Dataset START

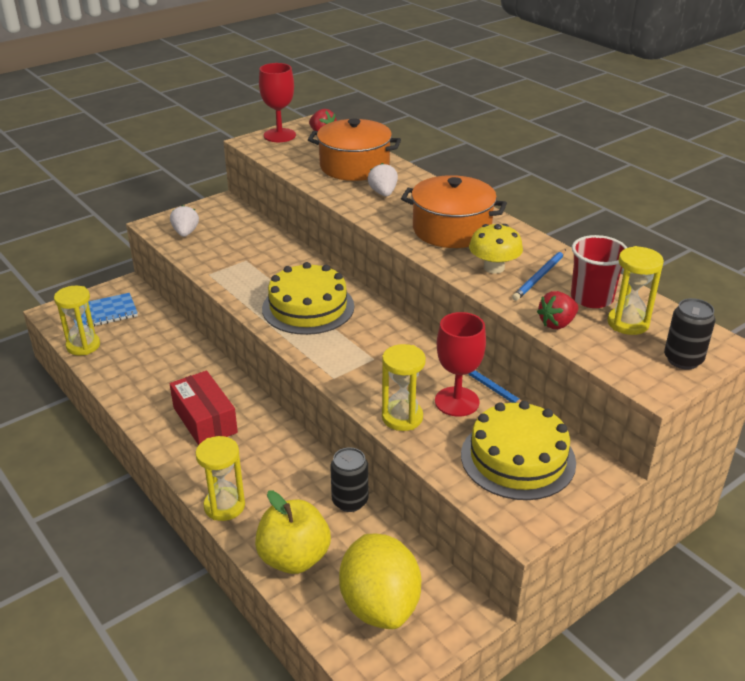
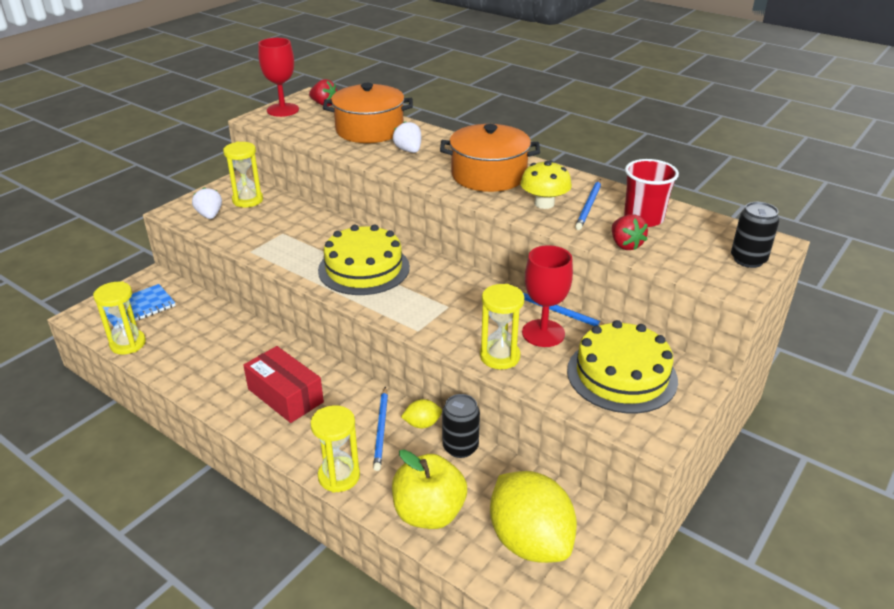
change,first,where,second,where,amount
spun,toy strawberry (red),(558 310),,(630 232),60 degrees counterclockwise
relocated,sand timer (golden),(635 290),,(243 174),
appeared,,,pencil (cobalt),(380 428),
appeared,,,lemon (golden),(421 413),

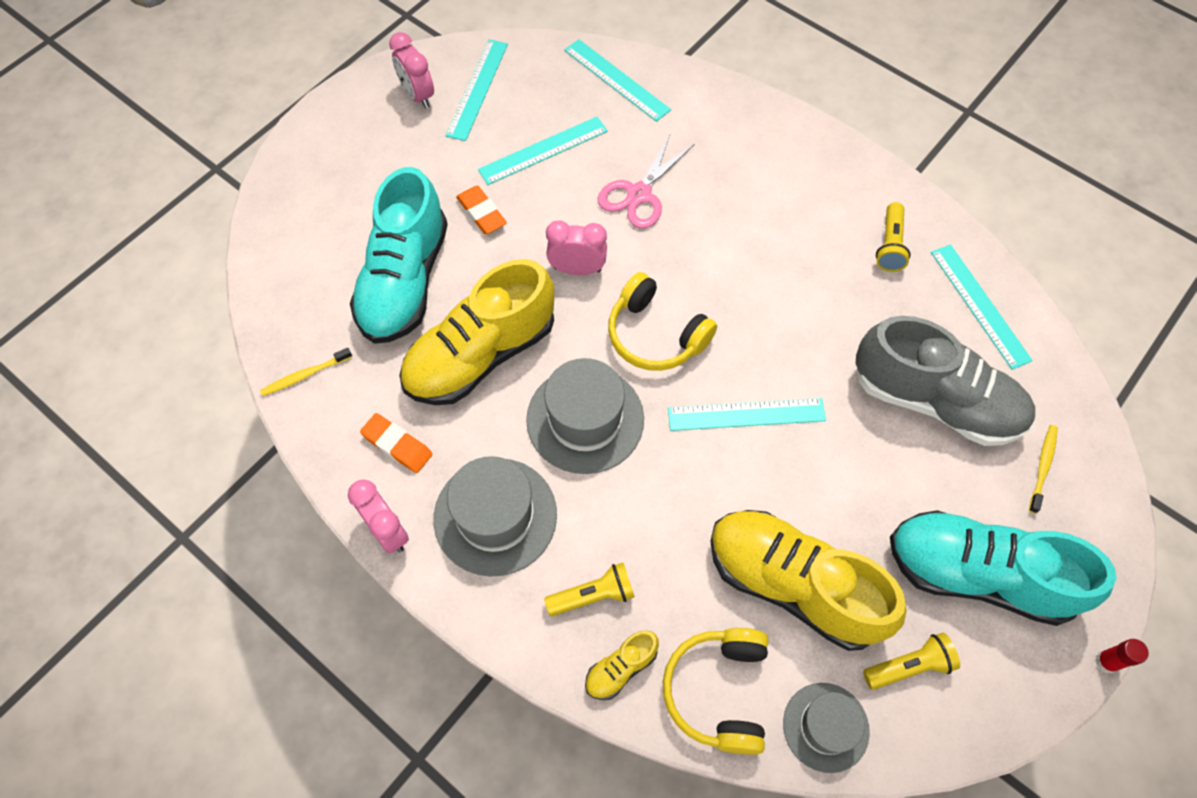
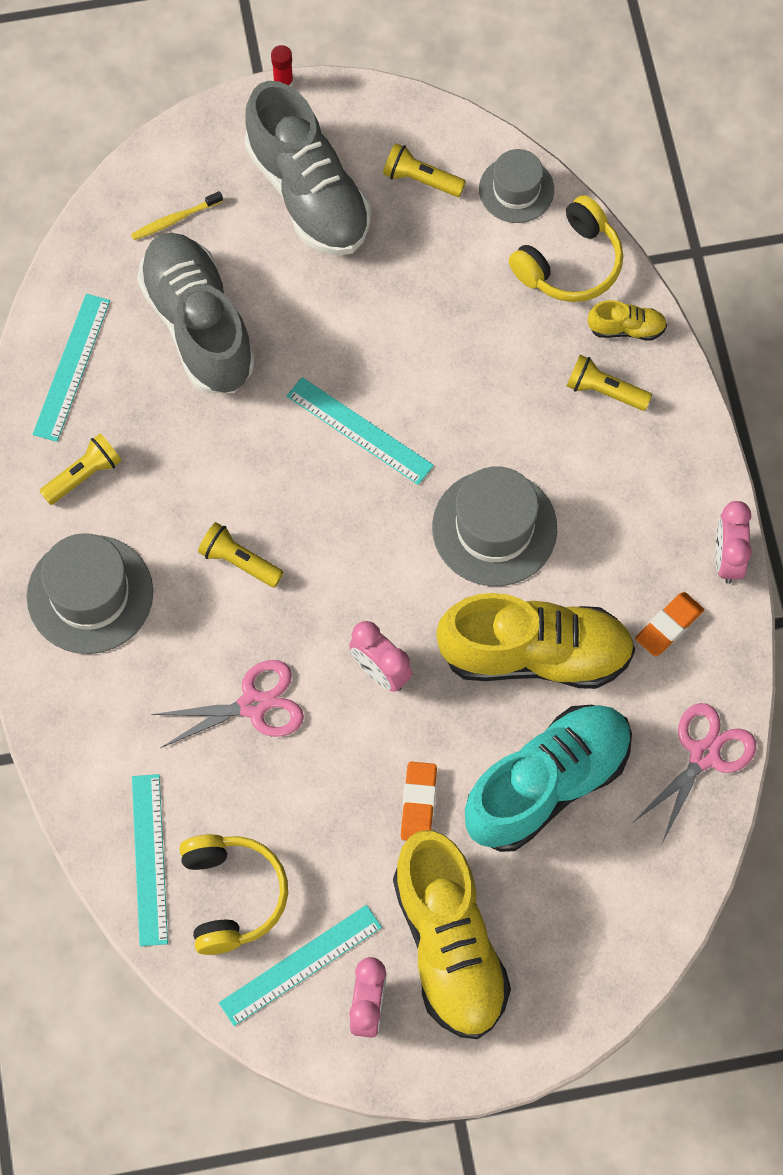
change,first,where,second,where,amount
exchanged,tooth brush (golden),(306 372),scissors (rosy),(694 773),
spun,eraser (bright orange),(396 443),,(669 624),60 degrees clockwise
relocated,top hat (grey),(495 516),,(90 593),
missing,measuring stick (aqua),(543 151),,,
relocated,headset (golden),(662 321),,(233 894),
relocated,shoe (golden),(808 580),,(452 934),
colour,shoe (aqua),(1003 568),shoe (grey),(308 168),
appeared,,,pocket torch (golden),(241 554),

Dataset END

# Your assignment
From the first line to the last, copy the records above exactly and drop any pictures.

# Written answer
change,first,where,second,where,amount
spun,toy strawberry (red),(558 310),,(630 232),60 degrees counterclockwise
relocated,sand timer (golden),(635 290),,(243 174),
appeared,,,pencil (cobalt),(380 428),
appeared,,,lemon (golden),(421 413),

change,first,where,second,where,amount
exchanged,tooth brush (golden),(306 372),scissors (rosy),(694 773),
spun,eraser (bright orange),(396 443),,(669 624),60 degrees clockwise
relocated,top hat (grey),(495 516),,(90 593),
missing,measuring stick (aqua),(543 151),,,
relocated,headset (golden),(662 321),,(233 894),
relocated,shoe (golden),(808 580),,(452 934),
colour,shoe (aqua),(1003 568),shoe (grey),(308 168),
appeared,,,pocket torch (golden),(241 554),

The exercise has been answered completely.